(EXERCISE BRIEF):
Starting with the line that has "L1: 22mH (SIG20, VDD) -> none" and finishing with the line that has "J2 pin 2: AGND -> SIG14", set down each line below exactly. Pictures are not copied.
-- AVAILABLE RECORDS follows --
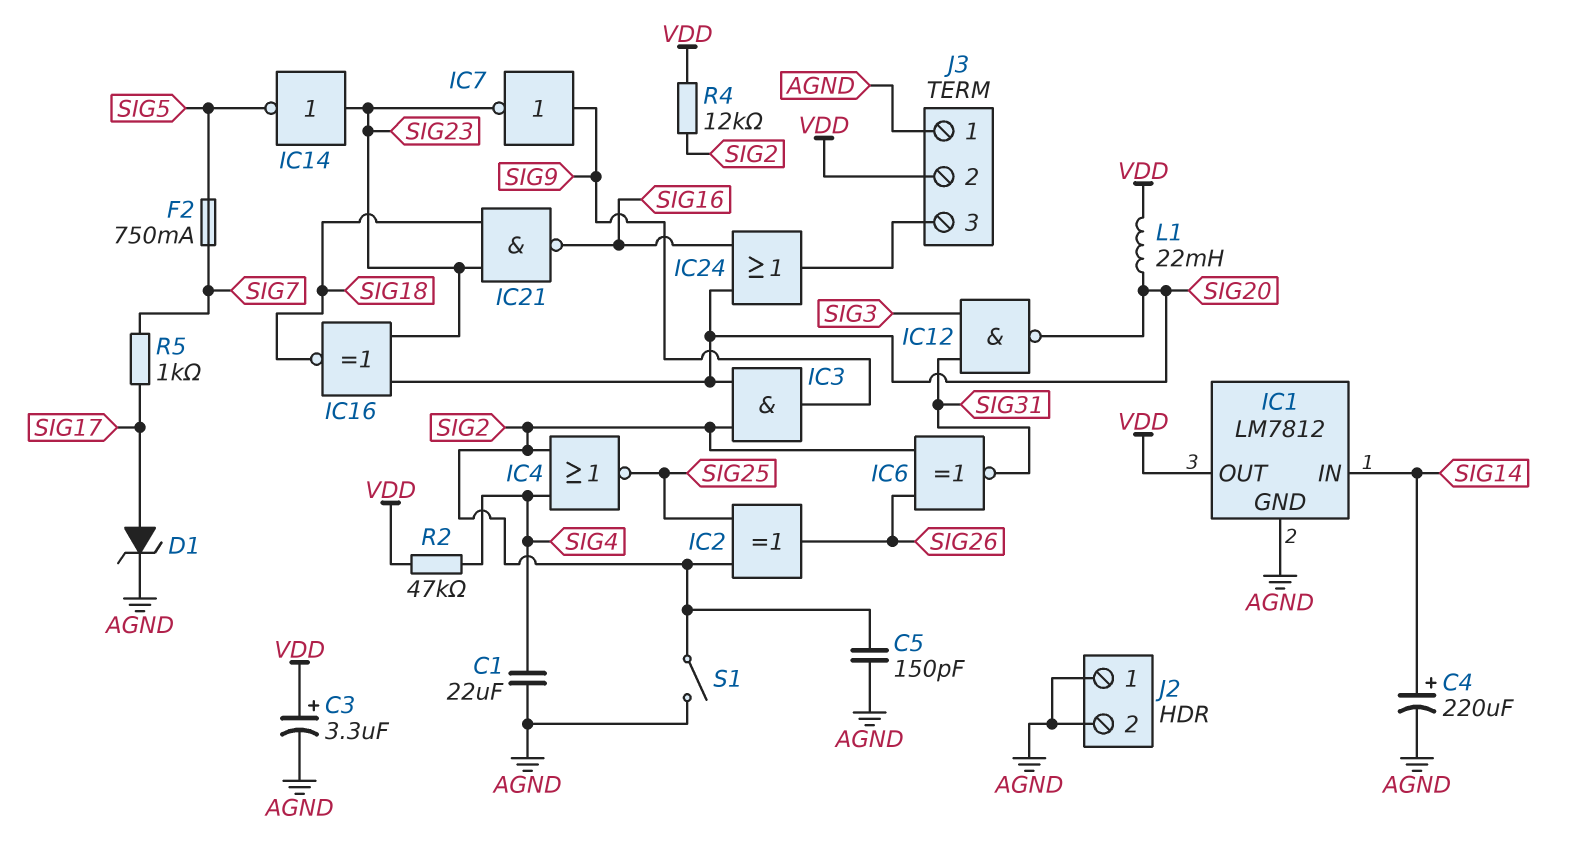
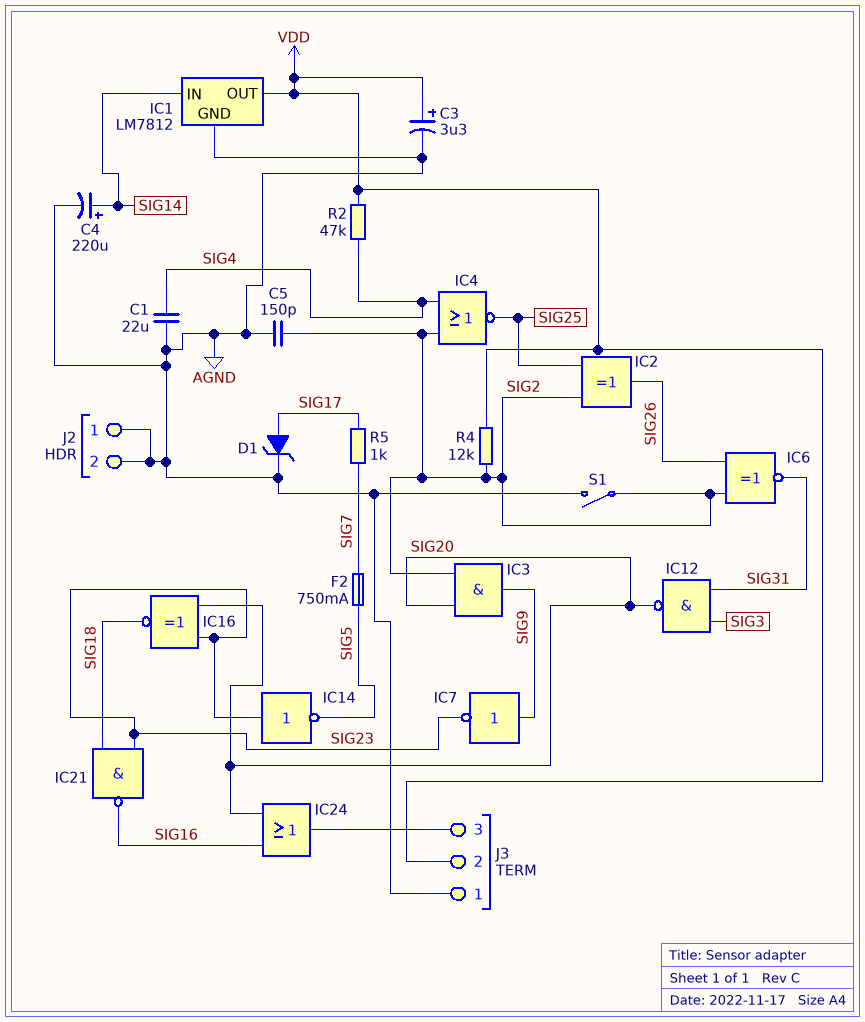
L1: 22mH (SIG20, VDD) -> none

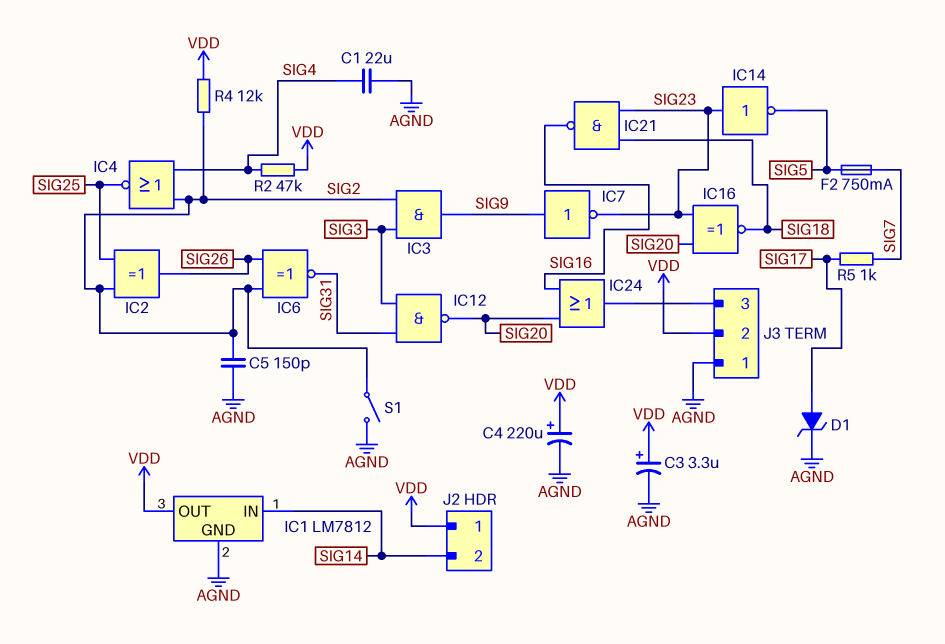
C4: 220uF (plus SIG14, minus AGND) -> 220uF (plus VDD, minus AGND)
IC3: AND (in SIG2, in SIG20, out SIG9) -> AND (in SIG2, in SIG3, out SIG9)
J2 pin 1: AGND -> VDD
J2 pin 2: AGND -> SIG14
-- AVAILABLE RECORDS concluded --
-- AVAILABLE RECORDS follows --
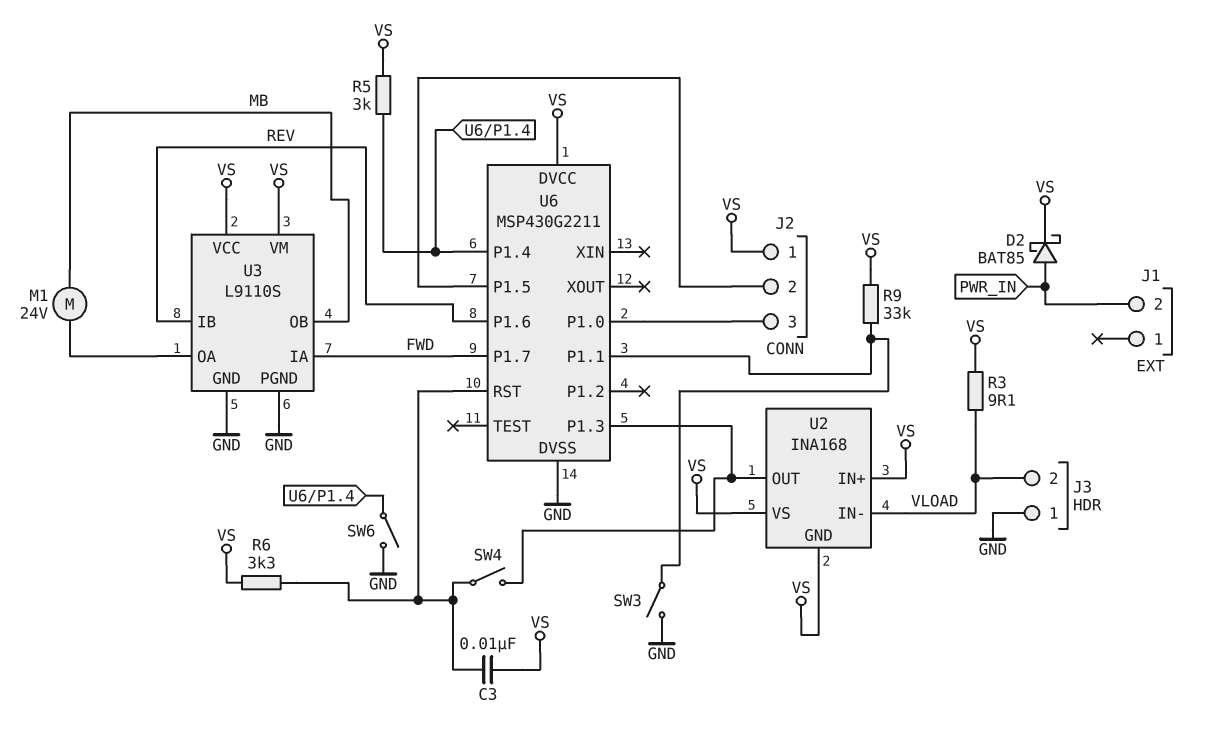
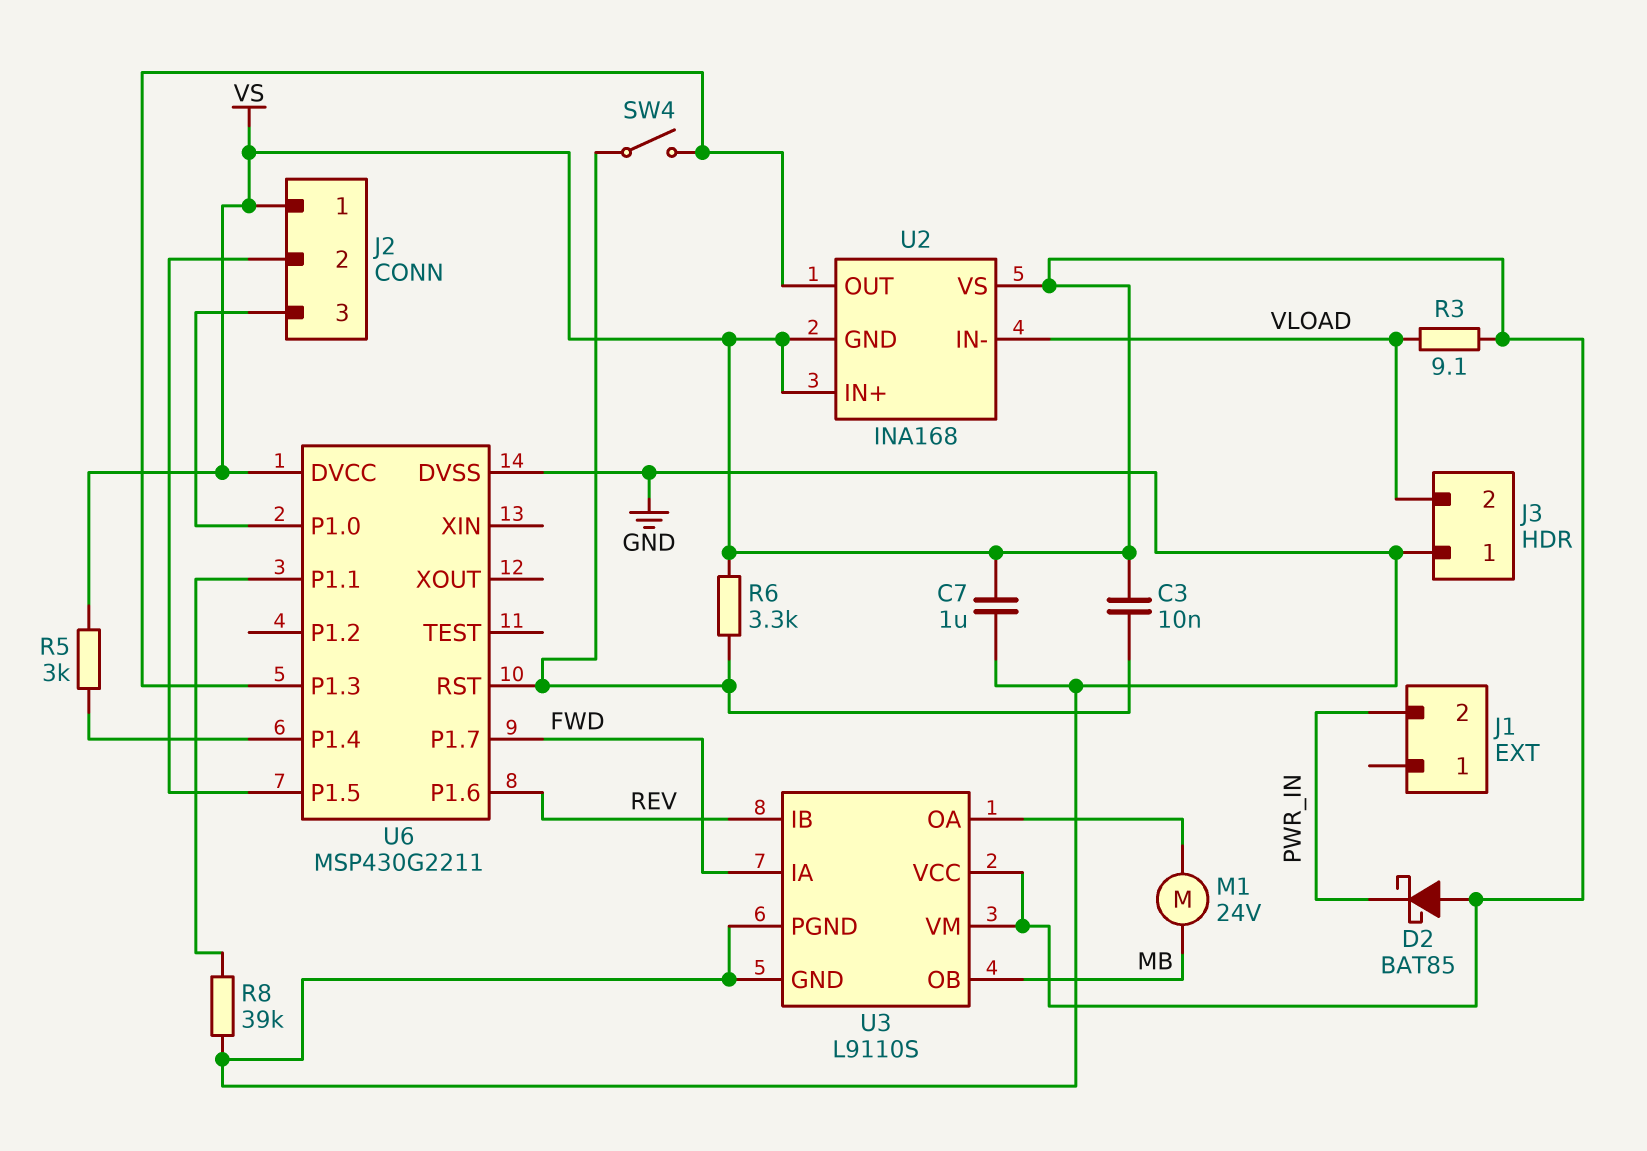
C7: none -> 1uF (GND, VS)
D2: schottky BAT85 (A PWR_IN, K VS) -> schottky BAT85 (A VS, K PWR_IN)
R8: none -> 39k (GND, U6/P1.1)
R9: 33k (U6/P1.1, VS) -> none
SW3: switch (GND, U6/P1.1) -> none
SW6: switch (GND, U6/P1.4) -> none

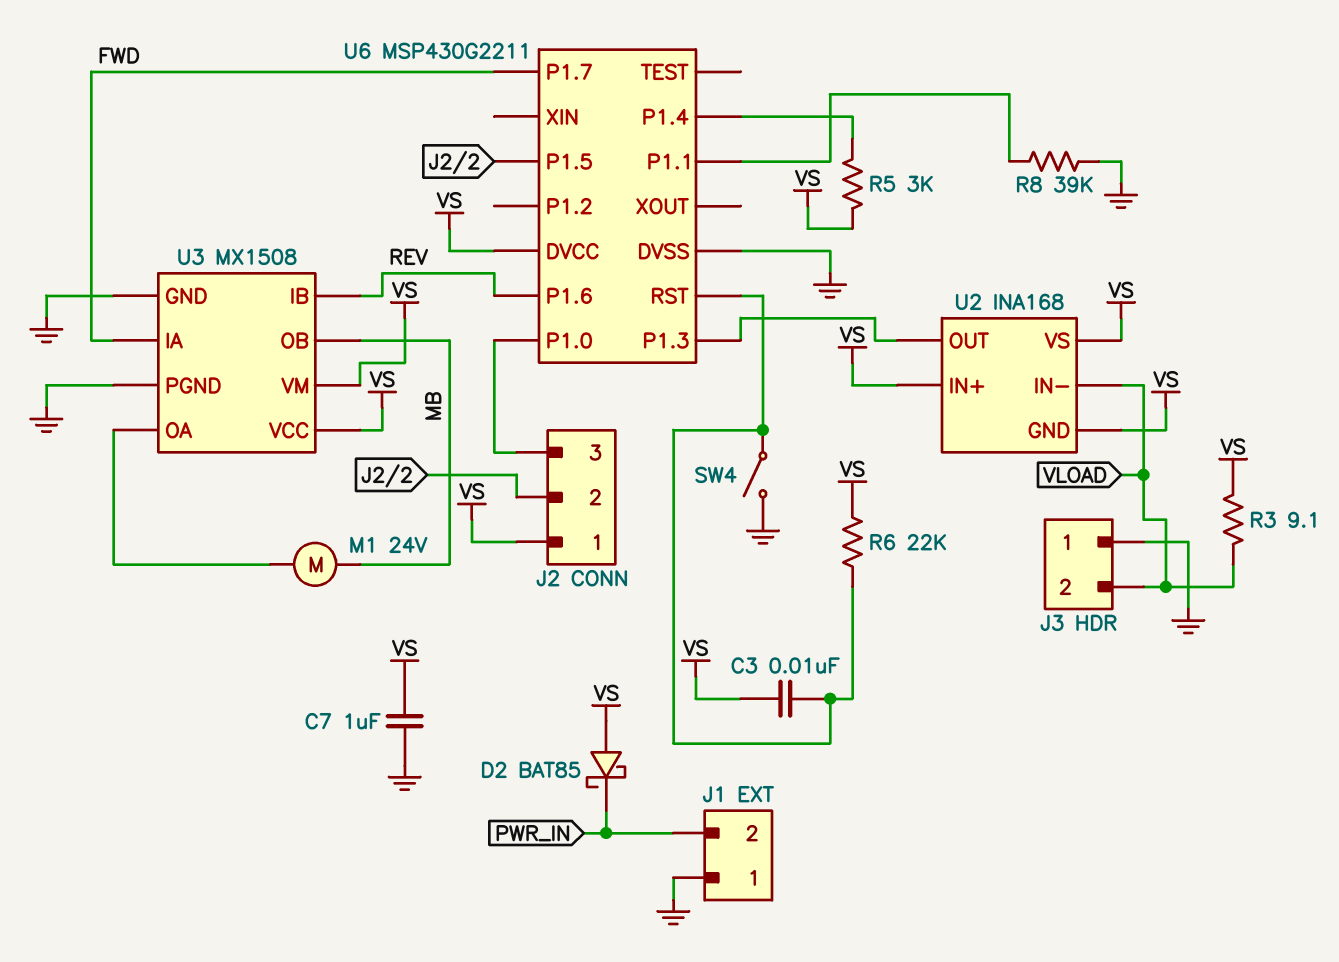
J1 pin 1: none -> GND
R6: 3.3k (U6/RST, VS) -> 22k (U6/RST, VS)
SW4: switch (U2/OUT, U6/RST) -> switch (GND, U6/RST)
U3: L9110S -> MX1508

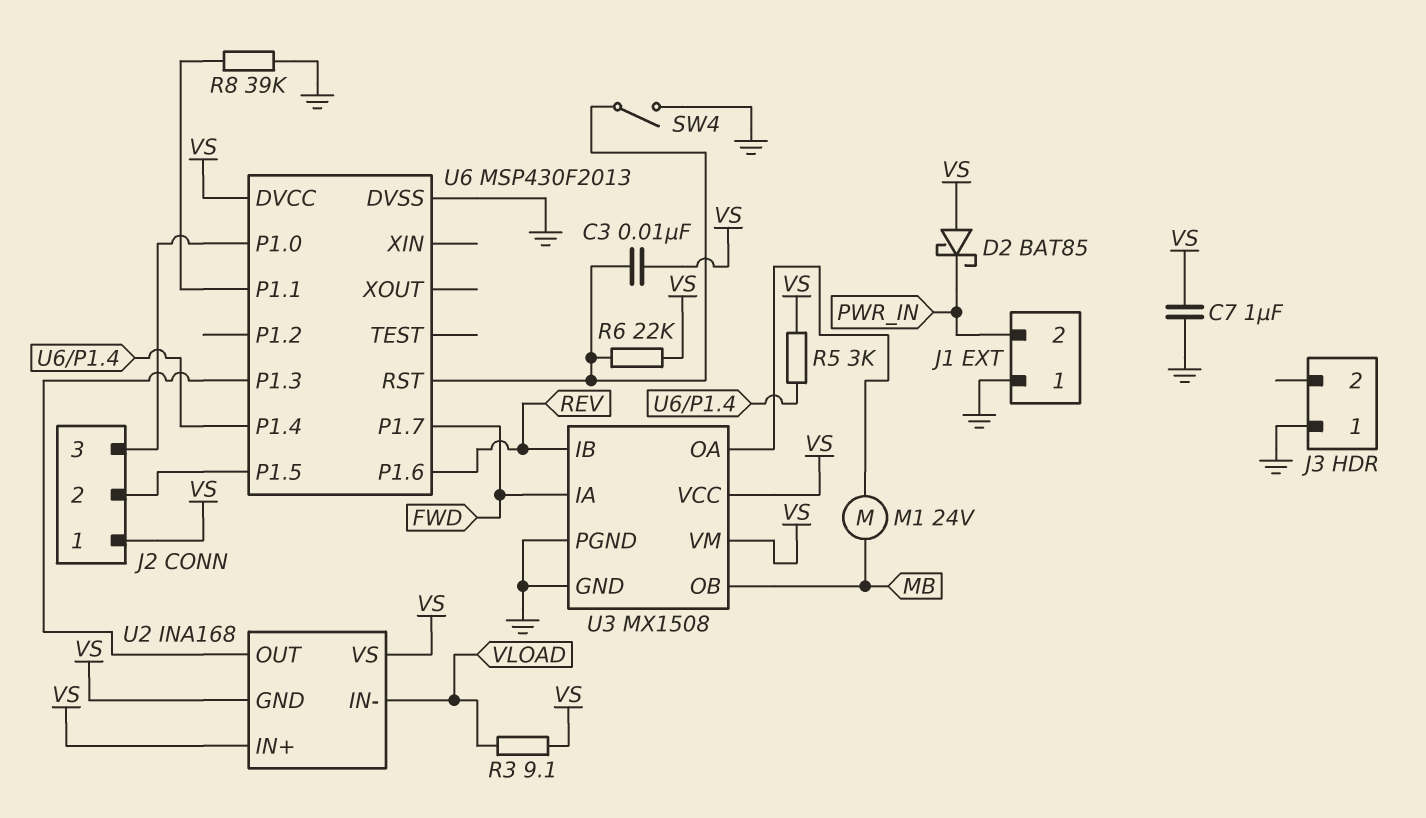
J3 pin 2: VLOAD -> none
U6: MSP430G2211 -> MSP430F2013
-- AVAILABLE RECORDS concluded --
(SOLUTION BELOW):
L1: 22mH (SIG20, VDD) -> none

C4: 220uF (plus SIG14, minus AGND) -> 220uF (plus VDD, minus AGND)
IC3: AND (in SIG2, in SIG20, out SIG9) -> AND (in SIG2, in SIG3, out SIG9)
J2 pin 1: AGND -> VDD
J2 pin 2: AGND -> SIG14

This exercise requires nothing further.